Action item —
What you should write out is every line from the one containing "(346, 508) = (820, 382): pink" to the end of the data, exactly and with nothing else.
BEGIN
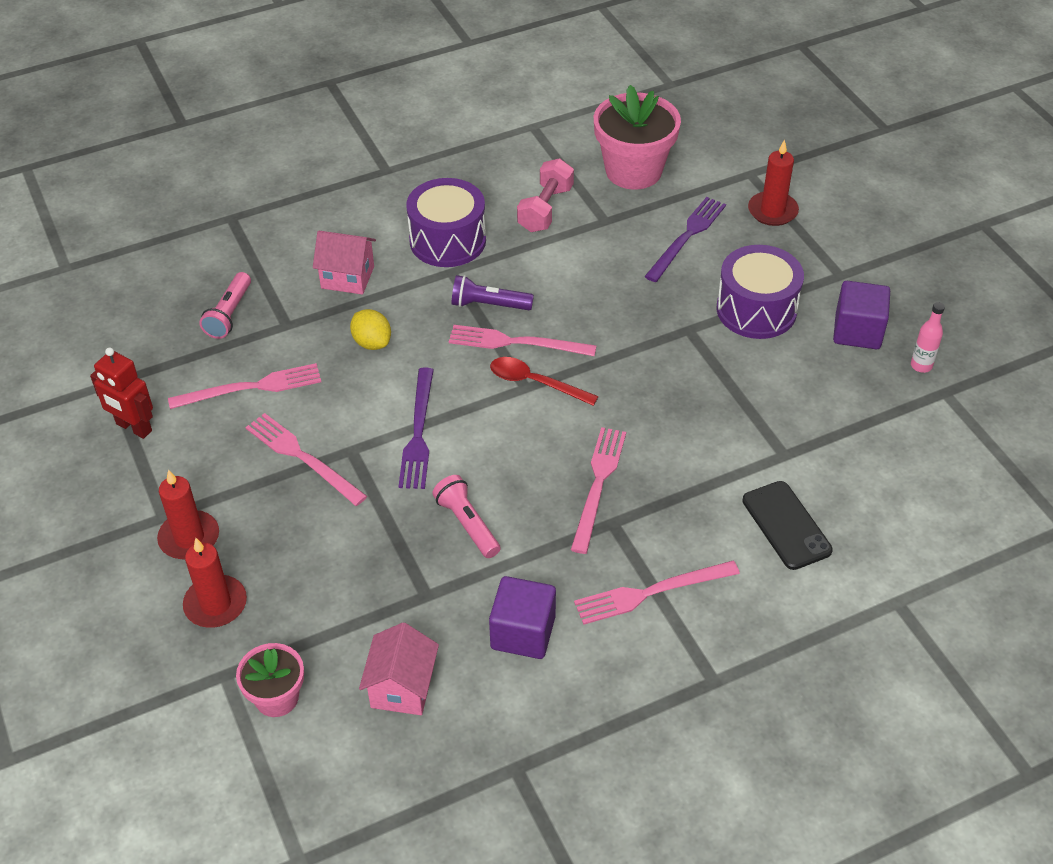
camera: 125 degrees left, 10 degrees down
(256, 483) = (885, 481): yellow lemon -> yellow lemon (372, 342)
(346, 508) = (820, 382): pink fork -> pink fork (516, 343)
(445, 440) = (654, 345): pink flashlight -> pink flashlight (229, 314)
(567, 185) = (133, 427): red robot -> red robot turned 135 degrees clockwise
END
Response to the exercise —
(346, 508) = (820, 382): pink fork -> pink fork (516, 343)
(445, 440) = (654, 345): pink flashlight -> pink flashlight (229, 314)
(567, 185) = (133, 427): red robot -> red robot turned 135 degrees clockwise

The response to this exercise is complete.